Work item. Scan the listing for "grey" and copy out each line that has it.

====== Material for this task ======

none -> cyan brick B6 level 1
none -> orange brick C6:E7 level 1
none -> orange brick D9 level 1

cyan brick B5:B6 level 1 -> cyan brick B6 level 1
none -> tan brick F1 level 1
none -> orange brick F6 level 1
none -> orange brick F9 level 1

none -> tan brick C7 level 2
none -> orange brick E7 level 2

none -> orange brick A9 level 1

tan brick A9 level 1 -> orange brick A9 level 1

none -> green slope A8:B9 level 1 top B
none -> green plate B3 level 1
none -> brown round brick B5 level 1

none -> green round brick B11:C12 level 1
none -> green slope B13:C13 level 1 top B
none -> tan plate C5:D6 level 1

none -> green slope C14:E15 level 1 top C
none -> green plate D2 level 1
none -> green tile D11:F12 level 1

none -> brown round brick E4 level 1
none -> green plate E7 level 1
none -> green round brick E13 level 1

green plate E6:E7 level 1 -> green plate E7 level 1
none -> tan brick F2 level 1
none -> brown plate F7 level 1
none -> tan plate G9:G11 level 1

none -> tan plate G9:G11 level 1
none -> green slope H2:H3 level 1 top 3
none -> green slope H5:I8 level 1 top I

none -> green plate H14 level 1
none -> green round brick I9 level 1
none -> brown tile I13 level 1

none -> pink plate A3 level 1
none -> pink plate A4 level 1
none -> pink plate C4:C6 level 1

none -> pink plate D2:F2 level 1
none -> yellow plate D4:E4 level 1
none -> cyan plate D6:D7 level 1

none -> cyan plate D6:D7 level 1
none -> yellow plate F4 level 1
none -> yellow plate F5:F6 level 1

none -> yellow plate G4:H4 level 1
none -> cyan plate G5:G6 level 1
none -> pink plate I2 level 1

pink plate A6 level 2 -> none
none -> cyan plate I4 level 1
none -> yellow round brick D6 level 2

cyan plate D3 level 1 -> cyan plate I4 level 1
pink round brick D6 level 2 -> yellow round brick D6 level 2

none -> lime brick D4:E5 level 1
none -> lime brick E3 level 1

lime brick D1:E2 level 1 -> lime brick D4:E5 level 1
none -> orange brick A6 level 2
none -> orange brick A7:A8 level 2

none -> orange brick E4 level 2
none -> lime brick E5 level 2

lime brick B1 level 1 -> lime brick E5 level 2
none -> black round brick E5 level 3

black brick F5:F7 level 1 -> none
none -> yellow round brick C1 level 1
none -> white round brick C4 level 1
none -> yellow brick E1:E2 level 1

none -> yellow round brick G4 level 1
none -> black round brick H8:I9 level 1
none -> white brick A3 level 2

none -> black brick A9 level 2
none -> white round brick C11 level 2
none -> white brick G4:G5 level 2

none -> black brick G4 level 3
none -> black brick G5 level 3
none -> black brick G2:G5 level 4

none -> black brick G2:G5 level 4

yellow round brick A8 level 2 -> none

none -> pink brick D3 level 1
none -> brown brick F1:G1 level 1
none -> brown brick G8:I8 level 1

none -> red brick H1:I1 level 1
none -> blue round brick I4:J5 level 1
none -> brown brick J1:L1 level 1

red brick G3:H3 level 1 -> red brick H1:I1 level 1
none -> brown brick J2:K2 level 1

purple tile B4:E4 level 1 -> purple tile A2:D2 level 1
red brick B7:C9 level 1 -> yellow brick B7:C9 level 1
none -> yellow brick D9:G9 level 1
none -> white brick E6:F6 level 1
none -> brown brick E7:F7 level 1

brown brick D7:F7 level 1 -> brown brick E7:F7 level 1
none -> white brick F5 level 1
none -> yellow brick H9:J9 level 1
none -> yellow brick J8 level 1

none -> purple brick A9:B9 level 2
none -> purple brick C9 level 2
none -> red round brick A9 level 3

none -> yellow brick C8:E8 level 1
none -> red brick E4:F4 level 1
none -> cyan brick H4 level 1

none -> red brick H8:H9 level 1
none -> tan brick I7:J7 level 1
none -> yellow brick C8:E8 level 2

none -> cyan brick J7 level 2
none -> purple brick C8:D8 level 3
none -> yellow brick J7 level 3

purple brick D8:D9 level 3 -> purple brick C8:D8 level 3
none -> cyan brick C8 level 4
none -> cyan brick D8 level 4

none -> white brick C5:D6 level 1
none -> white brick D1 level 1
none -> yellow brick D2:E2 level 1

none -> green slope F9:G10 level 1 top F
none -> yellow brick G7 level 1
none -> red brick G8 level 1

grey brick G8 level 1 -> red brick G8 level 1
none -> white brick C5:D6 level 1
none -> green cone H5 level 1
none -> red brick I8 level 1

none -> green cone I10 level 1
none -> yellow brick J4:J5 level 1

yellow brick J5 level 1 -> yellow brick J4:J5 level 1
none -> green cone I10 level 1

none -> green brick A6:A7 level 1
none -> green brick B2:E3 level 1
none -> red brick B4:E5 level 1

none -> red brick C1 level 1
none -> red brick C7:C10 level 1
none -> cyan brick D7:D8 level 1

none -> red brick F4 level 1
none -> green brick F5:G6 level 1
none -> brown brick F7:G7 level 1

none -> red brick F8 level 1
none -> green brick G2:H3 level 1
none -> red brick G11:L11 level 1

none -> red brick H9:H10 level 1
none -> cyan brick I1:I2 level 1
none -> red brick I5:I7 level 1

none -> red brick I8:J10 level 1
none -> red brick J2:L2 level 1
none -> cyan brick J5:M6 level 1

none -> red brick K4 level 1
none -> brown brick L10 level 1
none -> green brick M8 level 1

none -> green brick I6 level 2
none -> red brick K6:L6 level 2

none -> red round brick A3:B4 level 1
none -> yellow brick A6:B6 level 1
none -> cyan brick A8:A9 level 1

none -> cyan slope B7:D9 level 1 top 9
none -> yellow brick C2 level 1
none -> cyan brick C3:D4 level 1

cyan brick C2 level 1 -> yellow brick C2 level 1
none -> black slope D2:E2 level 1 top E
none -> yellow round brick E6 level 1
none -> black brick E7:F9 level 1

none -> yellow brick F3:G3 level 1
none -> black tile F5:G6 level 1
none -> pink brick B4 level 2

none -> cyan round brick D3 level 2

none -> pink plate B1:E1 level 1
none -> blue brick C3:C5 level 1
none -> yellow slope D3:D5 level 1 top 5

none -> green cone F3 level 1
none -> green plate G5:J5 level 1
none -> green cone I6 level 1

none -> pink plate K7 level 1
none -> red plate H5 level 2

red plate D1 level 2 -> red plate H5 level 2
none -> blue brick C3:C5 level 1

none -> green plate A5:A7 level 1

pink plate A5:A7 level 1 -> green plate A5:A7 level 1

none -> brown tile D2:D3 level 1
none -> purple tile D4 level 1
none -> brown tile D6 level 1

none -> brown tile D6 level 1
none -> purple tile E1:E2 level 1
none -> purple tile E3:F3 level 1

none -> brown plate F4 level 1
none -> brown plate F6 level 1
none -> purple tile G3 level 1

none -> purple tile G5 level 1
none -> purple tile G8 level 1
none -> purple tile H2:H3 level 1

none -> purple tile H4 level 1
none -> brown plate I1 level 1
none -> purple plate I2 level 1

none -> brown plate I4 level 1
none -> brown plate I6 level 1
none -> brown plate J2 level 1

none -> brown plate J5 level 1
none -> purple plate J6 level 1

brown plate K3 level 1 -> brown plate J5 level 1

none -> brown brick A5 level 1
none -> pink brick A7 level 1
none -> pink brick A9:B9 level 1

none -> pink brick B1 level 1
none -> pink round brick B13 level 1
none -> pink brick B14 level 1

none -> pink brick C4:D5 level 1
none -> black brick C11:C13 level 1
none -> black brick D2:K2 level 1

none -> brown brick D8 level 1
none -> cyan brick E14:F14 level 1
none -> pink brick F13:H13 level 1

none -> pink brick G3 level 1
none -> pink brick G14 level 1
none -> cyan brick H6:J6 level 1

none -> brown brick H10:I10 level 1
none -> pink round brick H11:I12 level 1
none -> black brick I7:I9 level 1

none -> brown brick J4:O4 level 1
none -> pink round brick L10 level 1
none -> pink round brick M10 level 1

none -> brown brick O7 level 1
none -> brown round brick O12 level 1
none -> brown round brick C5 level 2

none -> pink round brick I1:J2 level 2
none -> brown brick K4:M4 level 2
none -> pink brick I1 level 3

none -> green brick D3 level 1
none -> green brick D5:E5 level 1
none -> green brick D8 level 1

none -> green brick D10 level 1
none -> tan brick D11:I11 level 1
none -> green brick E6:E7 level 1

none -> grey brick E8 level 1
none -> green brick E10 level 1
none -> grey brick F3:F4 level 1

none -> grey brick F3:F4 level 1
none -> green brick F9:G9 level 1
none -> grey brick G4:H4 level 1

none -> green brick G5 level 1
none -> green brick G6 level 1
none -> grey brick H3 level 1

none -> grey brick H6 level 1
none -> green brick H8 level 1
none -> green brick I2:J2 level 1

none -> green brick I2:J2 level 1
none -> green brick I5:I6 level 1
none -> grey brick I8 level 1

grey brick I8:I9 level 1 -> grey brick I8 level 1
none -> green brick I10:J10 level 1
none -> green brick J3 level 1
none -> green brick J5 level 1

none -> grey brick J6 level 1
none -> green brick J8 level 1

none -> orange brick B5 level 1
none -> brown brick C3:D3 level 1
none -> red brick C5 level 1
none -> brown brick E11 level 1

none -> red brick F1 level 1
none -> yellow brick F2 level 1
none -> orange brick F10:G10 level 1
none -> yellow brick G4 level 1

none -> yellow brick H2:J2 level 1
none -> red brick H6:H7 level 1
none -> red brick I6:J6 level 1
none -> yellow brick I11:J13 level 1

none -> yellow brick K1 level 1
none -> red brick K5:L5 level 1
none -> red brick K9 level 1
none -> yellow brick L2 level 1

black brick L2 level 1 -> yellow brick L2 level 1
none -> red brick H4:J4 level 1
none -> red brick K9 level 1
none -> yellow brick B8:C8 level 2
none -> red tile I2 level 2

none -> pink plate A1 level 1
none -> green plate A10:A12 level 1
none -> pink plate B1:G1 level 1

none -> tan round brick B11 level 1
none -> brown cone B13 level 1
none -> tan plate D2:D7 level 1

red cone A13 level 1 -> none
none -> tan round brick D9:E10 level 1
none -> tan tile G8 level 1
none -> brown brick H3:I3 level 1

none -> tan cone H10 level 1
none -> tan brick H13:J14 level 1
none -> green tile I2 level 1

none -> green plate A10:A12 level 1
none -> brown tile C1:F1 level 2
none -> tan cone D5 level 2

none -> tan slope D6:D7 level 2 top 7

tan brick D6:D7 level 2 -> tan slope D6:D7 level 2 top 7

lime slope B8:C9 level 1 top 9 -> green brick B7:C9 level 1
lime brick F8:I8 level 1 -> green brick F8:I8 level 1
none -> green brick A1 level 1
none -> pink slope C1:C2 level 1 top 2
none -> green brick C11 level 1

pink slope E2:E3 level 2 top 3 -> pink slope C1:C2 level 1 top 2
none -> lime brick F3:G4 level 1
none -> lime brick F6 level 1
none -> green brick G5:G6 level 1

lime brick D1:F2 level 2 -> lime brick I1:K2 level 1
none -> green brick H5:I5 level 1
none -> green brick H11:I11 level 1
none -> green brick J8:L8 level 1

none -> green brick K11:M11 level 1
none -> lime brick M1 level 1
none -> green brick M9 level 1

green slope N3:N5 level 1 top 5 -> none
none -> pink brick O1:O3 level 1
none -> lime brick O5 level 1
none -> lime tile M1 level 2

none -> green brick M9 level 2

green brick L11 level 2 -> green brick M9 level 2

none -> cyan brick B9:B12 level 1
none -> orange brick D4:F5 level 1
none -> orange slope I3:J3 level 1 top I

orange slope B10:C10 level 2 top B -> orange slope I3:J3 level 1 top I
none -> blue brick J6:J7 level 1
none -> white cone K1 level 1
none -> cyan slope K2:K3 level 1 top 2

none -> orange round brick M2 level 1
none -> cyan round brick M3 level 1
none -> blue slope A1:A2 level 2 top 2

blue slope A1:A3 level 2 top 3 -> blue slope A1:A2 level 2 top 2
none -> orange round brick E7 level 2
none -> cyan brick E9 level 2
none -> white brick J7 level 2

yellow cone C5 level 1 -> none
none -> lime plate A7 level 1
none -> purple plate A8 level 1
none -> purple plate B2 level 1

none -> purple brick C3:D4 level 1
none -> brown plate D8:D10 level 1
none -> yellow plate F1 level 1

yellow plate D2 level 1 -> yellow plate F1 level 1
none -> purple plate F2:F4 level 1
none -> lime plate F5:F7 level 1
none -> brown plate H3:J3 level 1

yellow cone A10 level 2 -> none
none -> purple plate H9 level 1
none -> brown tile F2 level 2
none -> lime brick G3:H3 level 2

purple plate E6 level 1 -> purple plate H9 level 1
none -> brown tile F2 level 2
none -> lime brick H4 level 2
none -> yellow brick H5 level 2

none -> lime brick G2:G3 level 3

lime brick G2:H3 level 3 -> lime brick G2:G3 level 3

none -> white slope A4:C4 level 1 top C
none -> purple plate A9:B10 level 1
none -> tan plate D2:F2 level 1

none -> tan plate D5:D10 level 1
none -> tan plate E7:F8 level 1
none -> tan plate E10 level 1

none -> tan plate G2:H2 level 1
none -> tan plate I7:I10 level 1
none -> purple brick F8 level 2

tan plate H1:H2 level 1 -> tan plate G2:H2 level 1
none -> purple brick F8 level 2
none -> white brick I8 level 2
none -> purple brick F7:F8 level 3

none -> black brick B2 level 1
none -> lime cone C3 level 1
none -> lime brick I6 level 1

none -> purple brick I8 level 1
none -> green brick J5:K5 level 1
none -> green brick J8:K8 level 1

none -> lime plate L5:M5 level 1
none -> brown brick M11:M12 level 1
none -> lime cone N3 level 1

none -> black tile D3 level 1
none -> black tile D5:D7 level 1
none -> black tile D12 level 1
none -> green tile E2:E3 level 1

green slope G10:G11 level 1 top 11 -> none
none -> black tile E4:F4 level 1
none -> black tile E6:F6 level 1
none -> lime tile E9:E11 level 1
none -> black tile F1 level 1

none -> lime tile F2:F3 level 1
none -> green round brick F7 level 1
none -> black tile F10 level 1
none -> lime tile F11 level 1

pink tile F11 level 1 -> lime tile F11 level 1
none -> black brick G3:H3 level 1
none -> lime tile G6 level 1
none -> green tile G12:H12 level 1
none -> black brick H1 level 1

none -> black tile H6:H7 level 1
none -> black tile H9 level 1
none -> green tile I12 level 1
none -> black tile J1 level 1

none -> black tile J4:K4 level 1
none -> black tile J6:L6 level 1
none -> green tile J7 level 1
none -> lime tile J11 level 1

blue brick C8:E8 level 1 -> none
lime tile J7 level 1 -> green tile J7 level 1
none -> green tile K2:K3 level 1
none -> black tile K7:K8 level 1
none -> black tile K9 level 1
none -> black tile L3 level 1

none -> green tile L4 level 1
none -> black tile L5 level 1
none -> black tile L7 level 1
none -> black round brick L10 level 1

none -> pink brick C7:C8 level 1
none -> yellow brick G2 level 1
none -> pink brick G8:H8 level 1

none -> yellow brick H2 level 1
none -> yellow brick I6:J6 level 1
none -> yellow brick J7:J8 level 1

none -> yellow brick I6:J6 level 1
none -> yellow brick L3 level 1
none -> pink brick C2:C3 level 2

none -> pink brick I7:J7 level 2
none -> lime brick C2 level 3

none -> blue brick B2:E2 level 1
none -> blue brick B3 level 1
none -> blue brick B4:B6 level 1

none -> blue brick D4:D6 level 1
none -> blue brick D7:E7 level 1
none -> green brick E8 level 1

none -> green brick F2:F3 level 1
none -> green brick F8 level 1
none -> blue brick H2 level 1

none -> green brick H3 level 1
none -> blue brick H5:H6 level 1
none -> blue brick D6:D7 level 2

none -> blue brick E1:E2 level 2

======

Solution to this task.
grey brick G8 level 1 -> red brick G8 level 1
none -> grey brick E8 level 1
none -> grey brick F3:F4 level 1
none -> grey brick F3:F4 level 1
none -> grey brick G4:H4 level 1
none -> grey brick H3 level 1
none -> grey brick H6 level 1
none -> grey brick I8 level 1
grey brick I8:I9 level 1 -> grey brick I8 level 1
none -> grey brick J6 level 1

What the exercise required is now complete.